──────── PROVIDED DATA
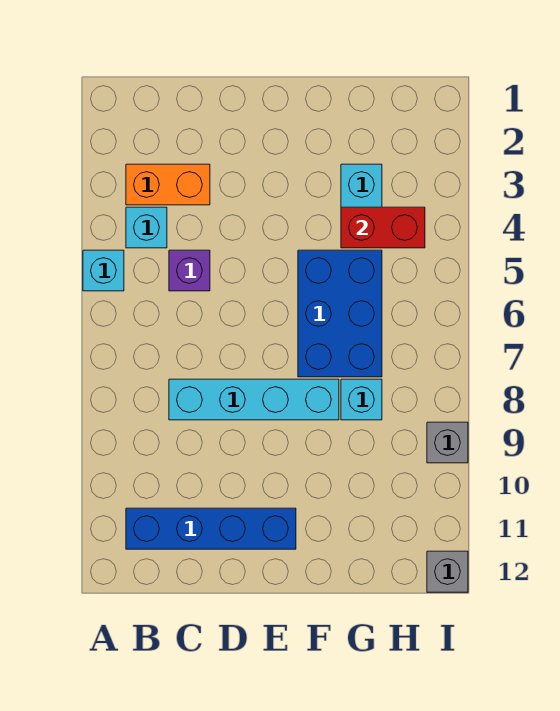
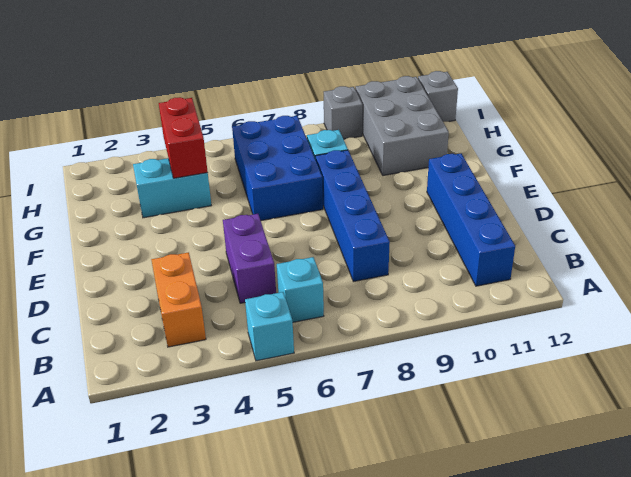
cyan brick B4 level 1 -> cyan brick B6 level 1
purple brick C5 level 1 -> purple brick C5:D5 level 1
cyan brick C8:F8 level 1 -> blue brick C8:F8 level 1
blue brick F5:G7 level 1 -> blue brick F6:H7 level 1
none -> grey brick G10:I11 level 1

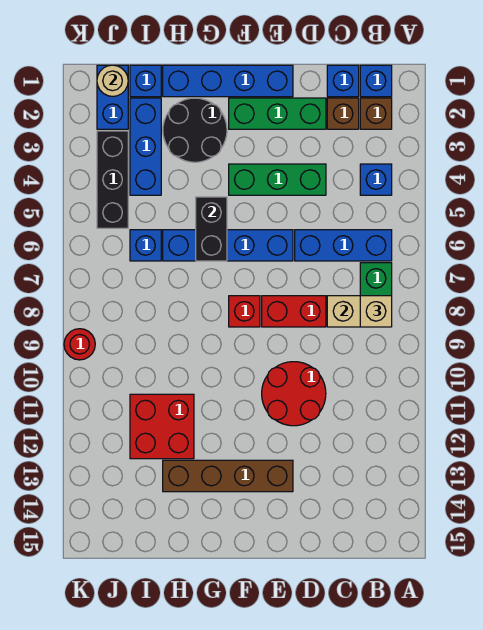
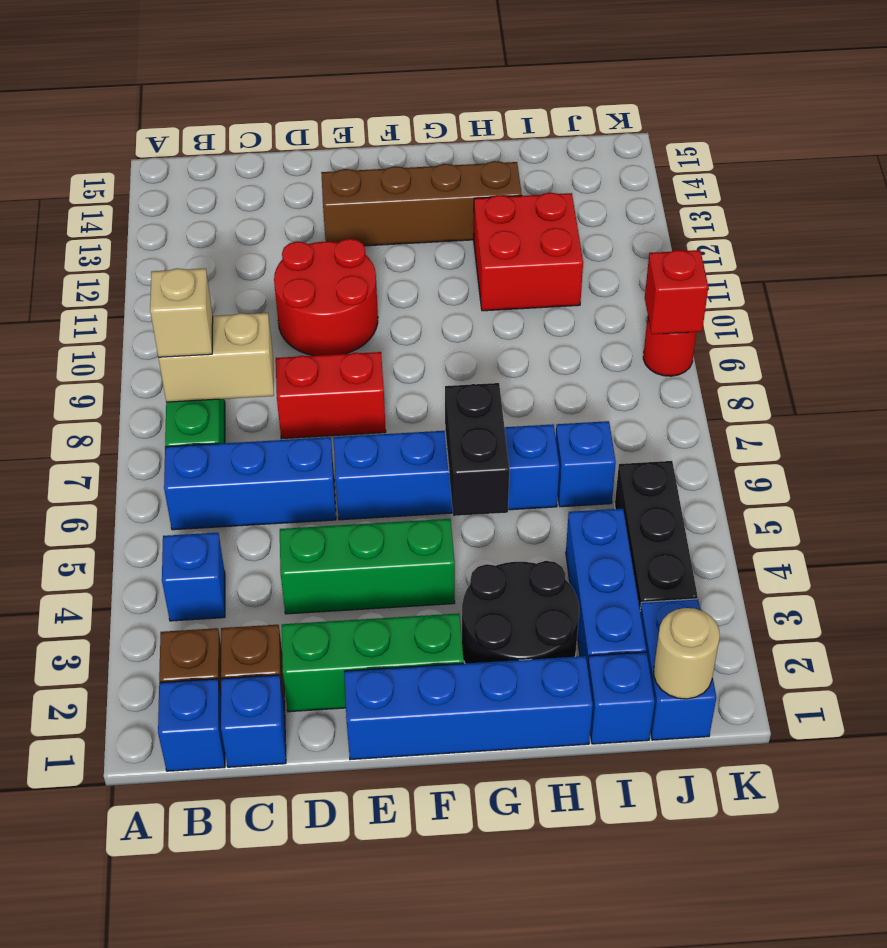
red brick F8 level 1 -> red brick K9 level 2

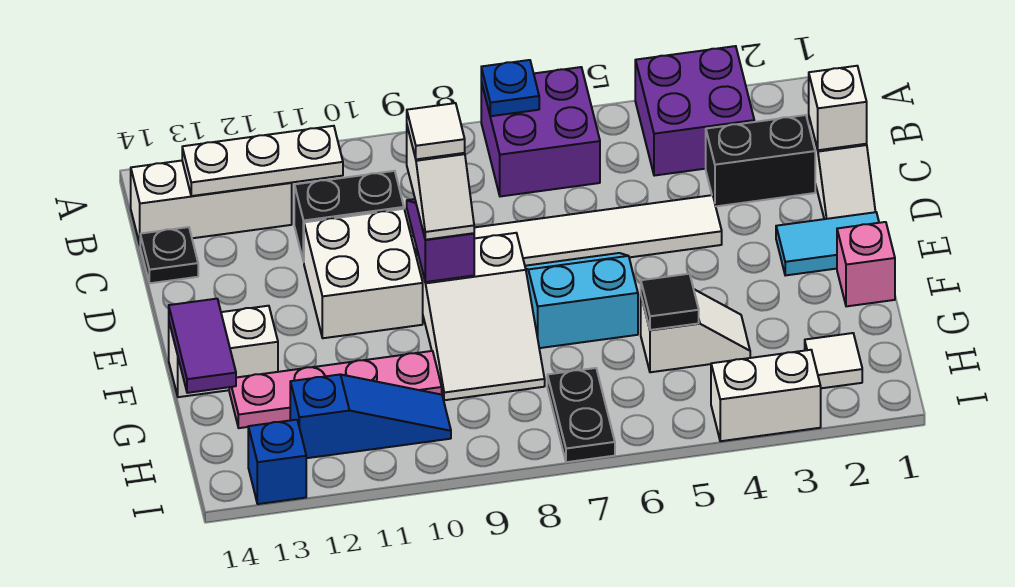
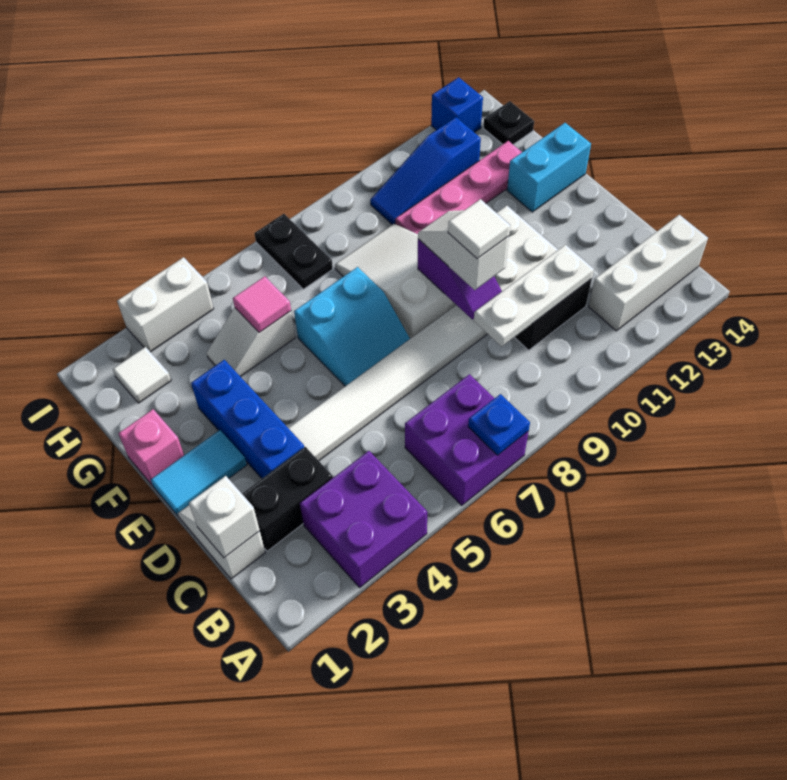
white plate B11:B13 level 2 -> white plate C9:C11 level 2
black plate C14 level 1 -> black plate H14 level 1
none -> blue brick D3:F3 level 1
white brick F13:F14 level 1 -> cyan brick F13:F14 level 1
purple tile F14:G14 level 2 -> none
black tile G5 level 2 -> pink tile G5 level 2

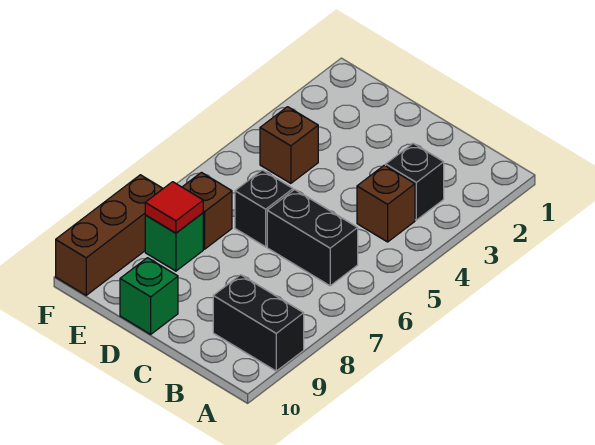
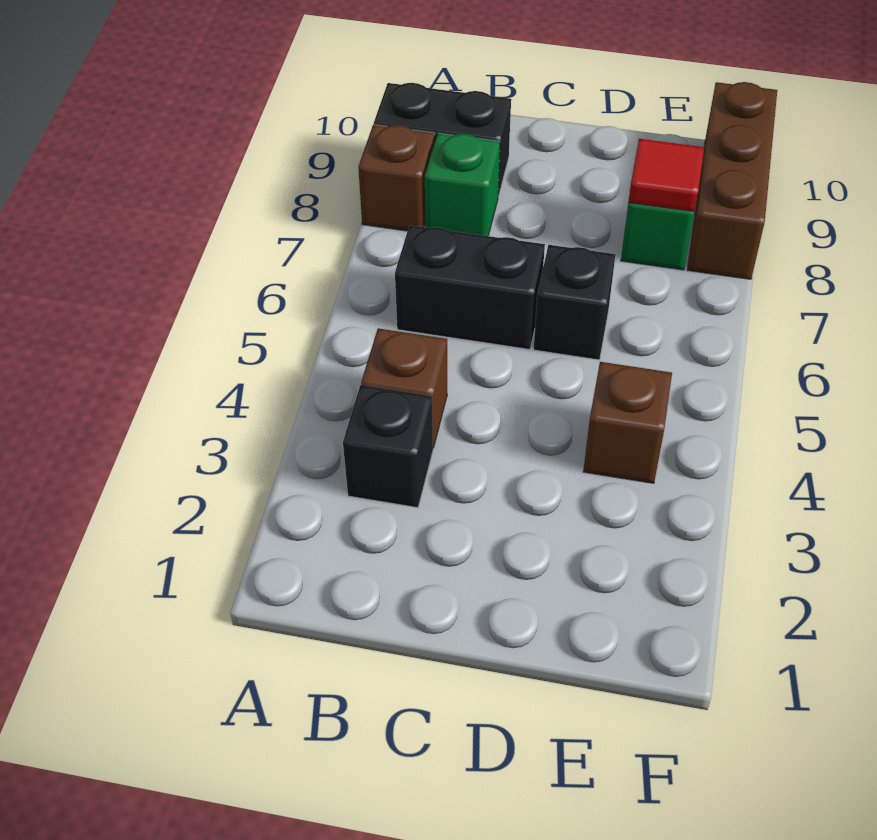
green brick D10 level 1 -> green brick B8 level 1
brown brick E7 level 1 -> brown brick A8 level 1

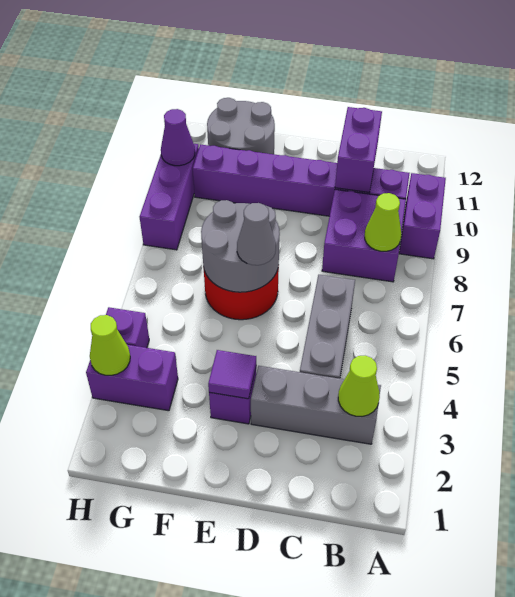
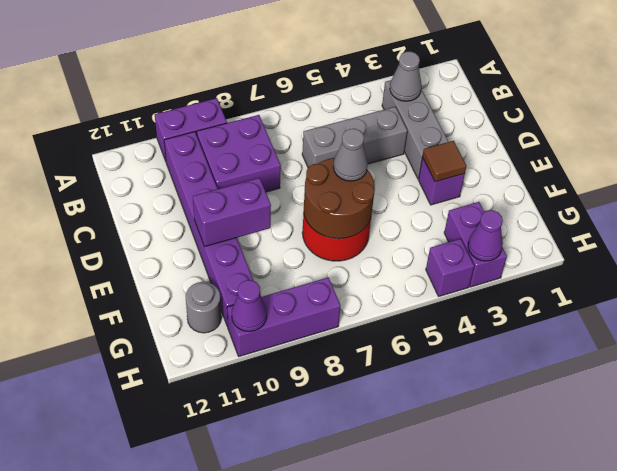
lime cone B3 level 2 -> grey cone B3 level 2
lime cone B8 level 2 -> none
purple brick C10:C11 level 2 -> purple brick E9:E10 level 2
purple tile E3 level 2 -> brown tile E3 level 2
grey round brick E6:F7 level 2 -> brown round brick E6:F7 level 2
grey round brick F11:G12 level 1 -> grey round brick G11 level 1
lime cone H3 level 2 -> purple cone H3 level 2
────────────────
ABOUT THIS EXERCISE.
Set down exactly the line with "grey round brick F11:G12" and each line after it up to the end of the records, adding nothing.

FINISHED TASK.
grey round brick F11:G12 level 1 -> grey round brick G11 level 1
lime cone H3 level 2 -> purple cone H3 level 2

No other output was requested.